**WRITTEN TASK**
Look through the entries below for the line with "building: [14,175,156,345] -> none" and the line with "building: none -> [29,142,147,261]", then give again exactly those two lines and all lines between them, minus the pictures.

Building box correspondences:
=== Section Start ===

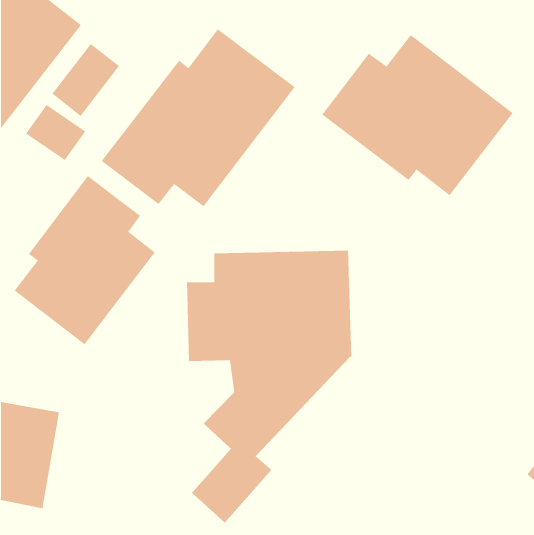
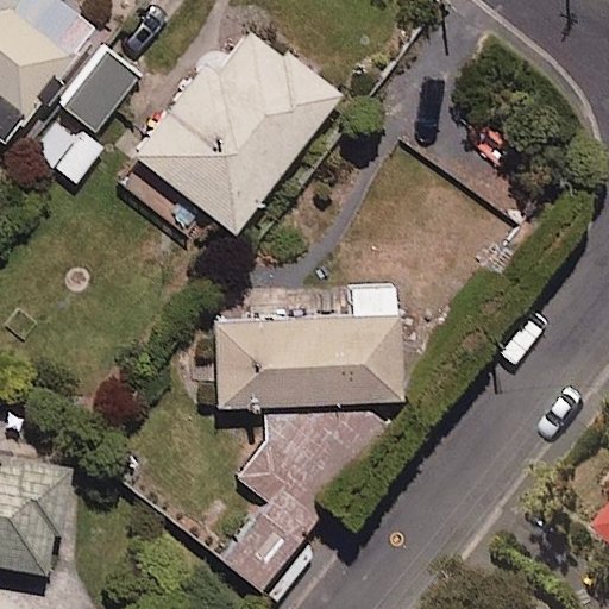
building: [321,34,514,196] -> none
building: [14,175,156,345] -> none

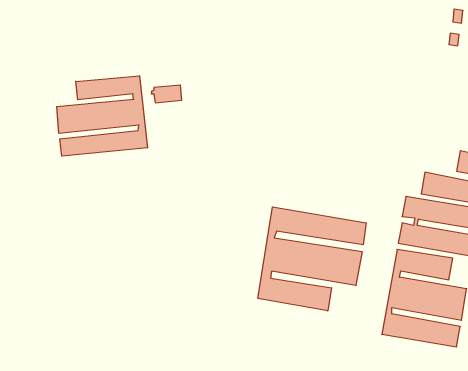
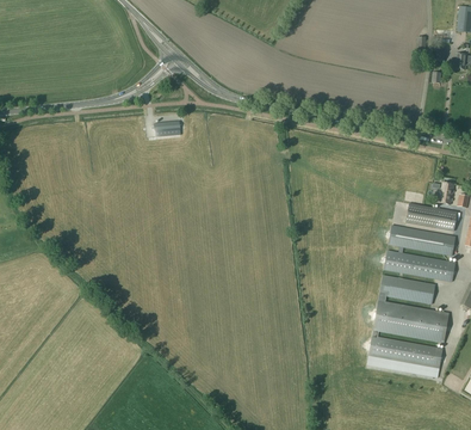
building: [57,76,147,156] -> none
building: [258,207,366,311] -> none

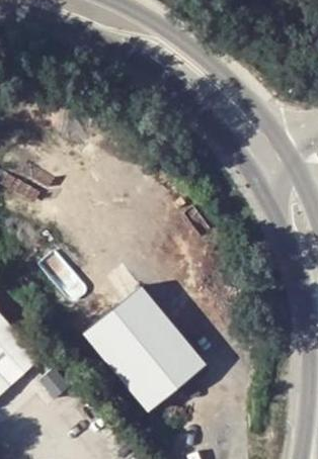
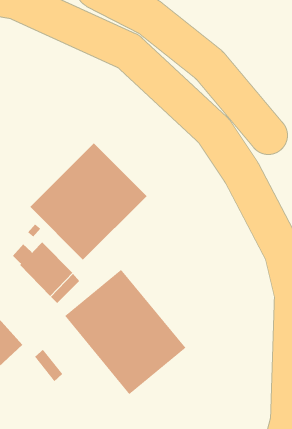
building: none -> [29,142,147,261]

=== Section End ===
=== Section Start ===

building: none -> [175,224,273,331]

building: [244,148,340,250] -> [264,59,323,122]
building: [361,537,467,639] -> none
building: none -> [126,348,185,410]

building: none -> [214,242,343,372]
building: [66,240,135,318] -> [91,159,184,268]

=== Section End ===
=== Section Start ===

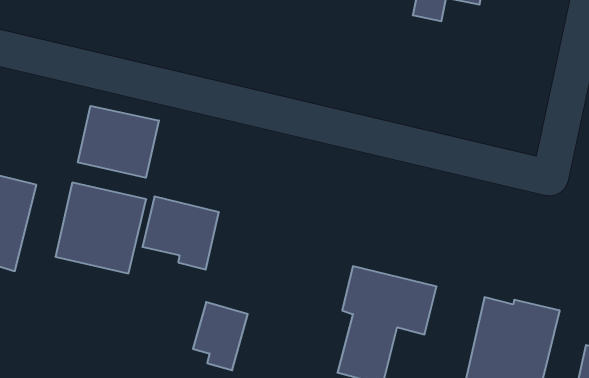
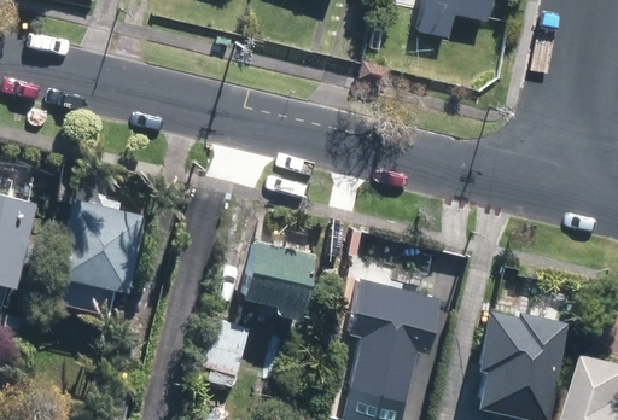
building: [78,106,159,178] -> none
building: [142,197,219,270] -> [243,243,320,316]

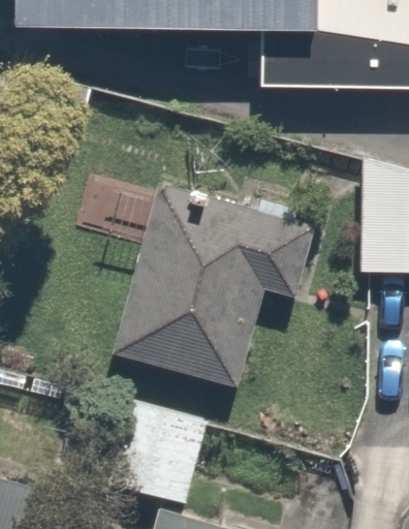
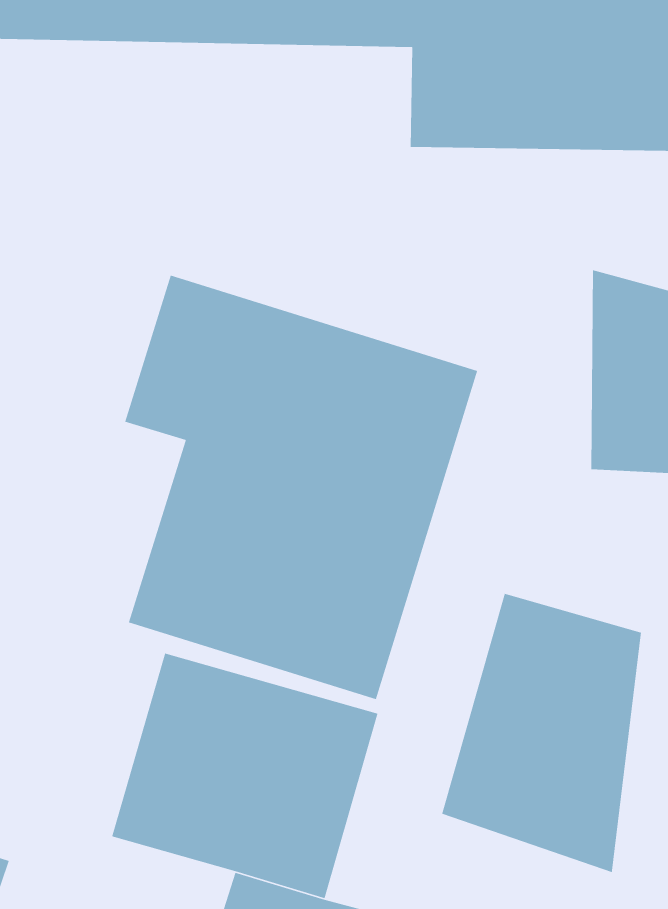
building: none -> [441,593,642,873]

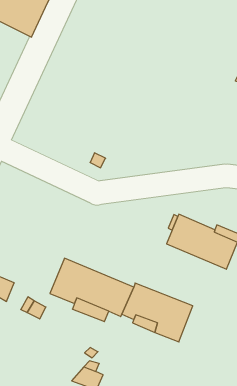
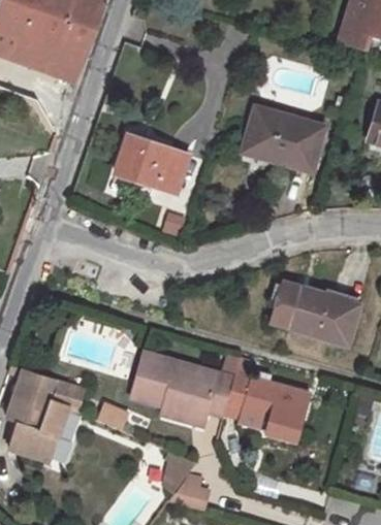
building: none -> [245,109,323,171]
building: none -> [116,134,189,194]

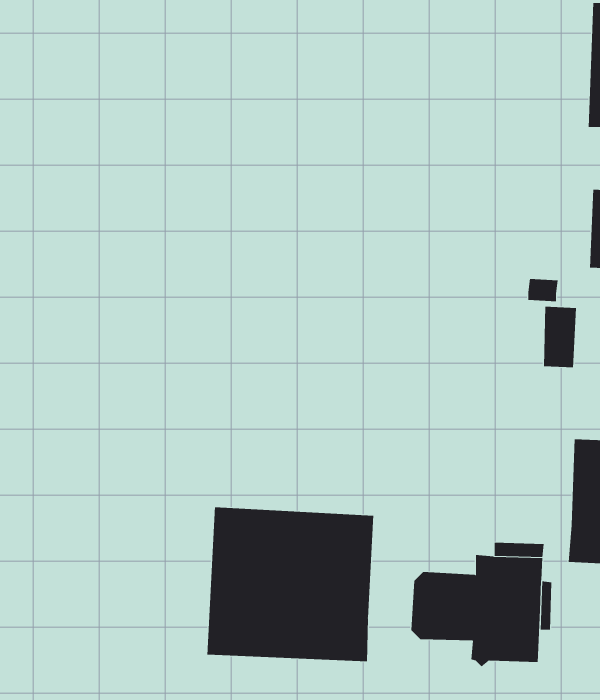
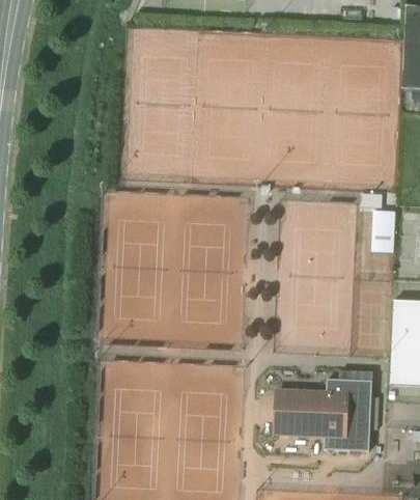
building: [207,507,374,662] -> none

=== Section End ===

**WRITTEN SOLUTION**
building: [14,175,156,345] -> none

building: [57,76,147,156] -> none
building: [258,207,366,311] -> none

building: none -> [29,142,147,261]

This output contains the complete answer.